- _Work to be completed_: Each line below from the one containing "JOY2 pin GND: VIN -> GND" through the one containing "RADIO pin CE: 5 -> A2" is to be given again exactly, and no line outside that span.

- _Material for the task_:
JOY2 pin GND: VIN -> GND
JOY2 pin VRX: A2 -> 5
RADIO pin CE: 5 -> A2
* * *
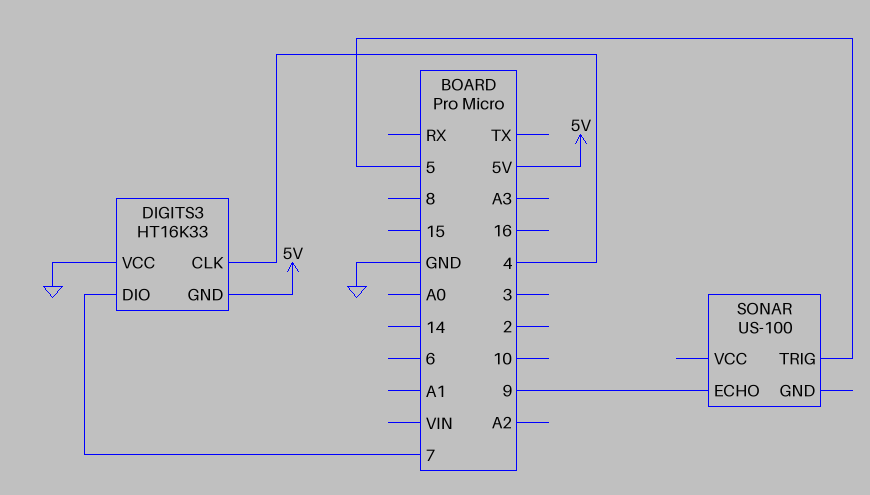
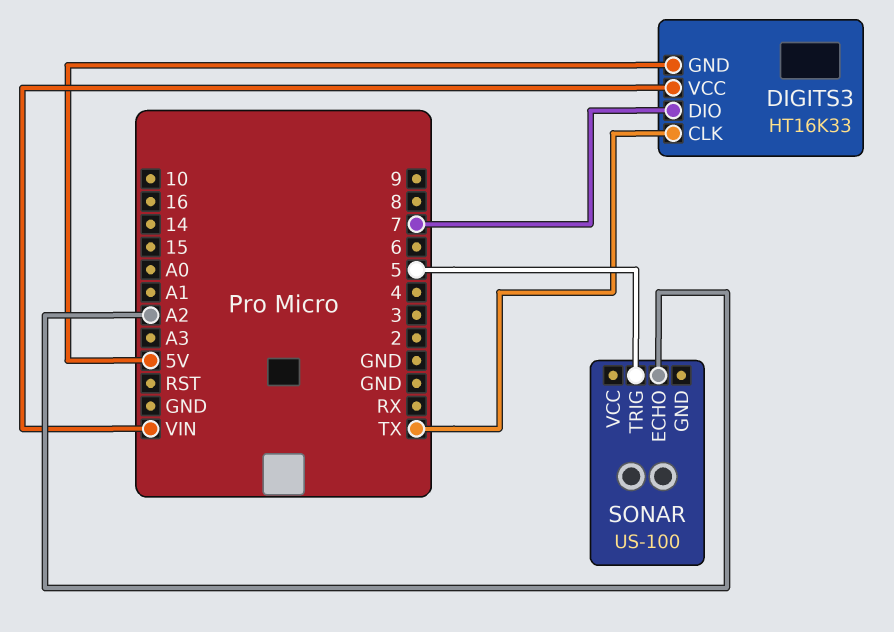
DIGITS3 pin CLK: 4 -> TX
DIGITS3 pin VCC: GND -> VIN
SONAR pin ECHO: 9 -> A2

- _Response for this exercise_:
JOY2 pin GND: VIN -> GND
JOY2 pin VRX: A2 -> 5
RADIO pin CE: 5 -> A2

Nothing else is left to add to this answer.